(PROVIDED RECORDS begins)
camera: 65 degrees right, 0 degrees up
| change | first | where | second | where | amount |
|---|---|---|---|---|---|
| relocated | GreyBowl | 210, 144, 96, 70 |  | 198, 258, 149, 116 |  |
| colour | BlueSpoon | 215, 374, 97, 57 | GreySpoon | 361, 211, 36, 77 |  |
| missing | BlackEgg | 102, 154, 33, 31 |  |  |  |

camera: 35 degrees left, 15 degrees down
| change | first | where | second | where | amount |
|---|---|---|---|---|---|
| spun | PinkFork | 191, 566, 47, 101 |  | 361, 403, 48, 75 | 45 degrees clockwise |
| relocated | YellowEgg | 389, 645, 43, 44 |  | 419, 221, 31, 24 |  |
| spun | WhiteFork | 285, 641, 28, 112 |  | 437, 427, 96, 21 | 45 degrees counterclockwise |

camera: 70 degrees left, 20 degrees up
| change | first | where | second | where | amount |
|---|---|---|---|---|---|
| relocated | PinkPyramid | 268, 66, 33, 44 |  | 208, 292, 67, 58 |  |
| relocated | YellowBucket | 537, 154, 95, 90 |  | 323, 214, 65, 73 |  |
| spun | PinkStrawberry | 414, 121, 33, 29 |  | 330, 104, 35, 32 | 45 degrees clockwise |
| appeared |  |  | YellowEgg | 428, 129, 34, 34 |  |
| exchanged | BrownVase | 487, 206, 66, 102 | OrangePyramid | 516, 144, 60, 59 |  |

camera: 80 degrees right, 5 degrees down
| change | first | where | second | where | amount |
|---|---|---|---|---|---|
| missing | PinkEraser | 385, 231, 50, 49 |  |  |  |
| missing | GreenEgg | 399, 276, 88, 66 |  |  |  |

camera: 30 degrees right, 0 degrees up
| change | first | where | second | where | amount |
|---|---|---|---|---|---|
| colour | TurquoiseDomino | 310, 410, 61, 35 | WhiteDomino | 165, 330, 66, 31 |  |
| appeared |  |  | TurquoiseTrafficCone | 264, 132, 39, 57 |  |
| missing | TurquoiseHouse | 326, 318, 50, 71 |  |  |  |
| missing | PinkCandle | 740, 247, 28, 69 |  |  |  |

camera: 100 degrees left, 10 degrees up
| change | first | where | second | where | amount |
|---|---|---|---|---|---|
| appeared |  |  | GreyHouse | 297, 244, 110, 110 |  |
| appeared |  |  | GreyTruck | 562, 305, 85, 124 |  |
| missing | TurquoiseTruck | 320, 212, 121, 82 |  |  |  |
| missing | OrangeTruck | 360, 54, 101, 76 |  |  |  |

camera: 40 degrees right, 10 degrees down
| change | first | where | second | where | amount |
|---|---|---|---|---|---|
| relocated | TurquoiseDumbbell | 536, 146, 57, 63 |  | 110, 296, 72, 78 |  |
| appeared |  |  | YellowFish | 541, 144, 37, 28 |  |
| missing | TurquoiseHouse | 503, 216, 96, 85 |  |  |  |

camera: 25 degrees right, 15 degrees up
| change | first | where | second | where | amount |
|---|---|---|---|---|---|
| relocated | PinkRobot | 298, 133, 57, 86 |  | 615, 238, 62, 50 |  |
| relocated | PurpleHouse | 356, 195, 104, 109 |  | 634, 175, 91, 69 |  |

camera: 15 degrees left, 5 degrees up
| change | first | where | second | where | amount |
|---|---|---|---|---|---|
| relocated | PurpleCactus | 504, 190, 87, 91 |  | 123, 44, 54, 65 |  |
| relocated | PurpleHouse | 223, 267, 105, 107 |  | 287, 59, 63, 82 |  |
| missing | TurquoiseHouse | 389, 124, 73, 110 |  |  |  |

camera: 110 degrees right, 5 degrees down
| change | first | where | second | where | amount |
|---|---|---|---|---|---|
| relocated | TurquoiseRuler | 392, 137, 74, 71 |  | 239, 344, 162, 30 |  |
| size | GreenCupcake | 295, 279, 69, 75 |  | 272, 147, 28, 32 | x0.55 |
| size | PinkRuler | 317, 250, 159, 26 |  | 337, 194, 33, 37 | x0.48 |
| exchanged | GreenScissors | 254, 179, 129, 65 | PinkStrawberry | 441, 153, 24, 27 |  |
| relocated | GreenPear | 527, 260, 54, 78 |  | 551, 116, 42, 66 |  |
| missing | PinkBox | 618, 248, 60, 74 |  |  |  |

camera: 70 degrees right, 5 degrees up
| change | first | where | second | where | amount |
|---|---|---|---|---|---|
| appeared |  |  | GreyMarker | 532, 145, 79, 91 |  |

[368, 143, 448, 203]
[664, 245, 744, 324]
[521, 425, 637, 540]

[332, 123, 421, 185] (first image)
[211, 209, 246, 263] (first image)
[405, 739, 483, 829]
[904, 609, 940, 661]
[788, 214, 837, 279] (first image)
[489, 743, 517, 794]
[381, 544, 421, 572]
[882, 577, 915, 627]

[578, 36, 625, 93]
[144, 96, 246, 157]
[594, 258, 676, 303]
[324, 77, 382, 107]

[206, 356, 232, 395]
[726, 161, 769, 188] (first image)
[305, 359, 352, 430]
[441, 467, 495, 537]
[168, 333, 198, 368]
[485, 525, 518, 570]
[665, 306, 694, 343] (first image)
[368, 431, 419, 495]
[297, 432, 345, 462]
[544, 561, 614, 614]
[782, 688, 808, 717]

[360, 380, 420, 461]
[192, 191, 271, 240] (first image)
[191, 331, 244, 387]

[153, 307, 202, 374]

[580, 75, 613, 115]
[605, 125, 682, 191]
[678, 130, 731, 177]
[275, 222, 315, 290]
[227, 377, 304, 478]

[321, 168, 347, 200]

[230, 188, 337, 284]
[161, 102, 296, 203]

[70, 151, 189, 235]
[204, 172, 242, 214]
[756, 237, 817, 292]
(PROVIDED RECORDS ends)
__REQUIREMENT__
Everything from the first line of the material through the line containing "camera: 80 degrees right, 5 degrees down" is to be printed exactly; lines after that are to be left out.

__RESULT__
camera: 65 degrees right, 0 degrees up
| change | first | where | second | where | amount |
|---|---|---|---|---|---|
| relocated | GreyBowl | 210, 144, 96, 70 |  | 198, 258, 149, 116 |  |
| colour | BlueSpoon | 215, 374, 97, 57 | GreySpoon | 361, 211, 36, 77 |  |
| missing | BlackEgg | 102, 154, 33, 31 |  |  |  |

camera: 35 degrees left, 15 degrees down
| change | first | where | second | where | amount |
|---|---|---|---|---|---|
| spun | PinkFork | 191, 566, 47, 101 |  | 361, 403, 48, 75 | 45 degrees clockwise |
| relocated | YellowEgg | 389, 645, 43, 44 |  | 419, 221, 31, 24 |  |
| spun | WhiteFork | 285, 641, 28, 112 |  | 437, 427, 96, 21 | 45 degrees counterclockwise |

camera: 70 degrees left, 20 degrees up
| change | first | where | second | where | amount |
|---|---|---|---|---|---|
| relocated | PinkPyramid | 268, 66, 33, 44 |  | 208, 292, 67, 58 |  |
| relocated | YellowBucket | 537, 154, 95, 90 |  | 323, 214, 65, 73 |  |
| spun | PinkStrawberry | 414, 121, 33, 29 |  | 330, 104, 35, 32 | 45 degrees clockwise |
| appeared |  |  | YellowEgg | 428, 129, 34, 34 |  |
| exchanged | BrownVase | 487, 206, 66, 102 | OrangePyramid | 516, 144, 60, 59 |  |

camera: 80 degrees right, 5 degrees down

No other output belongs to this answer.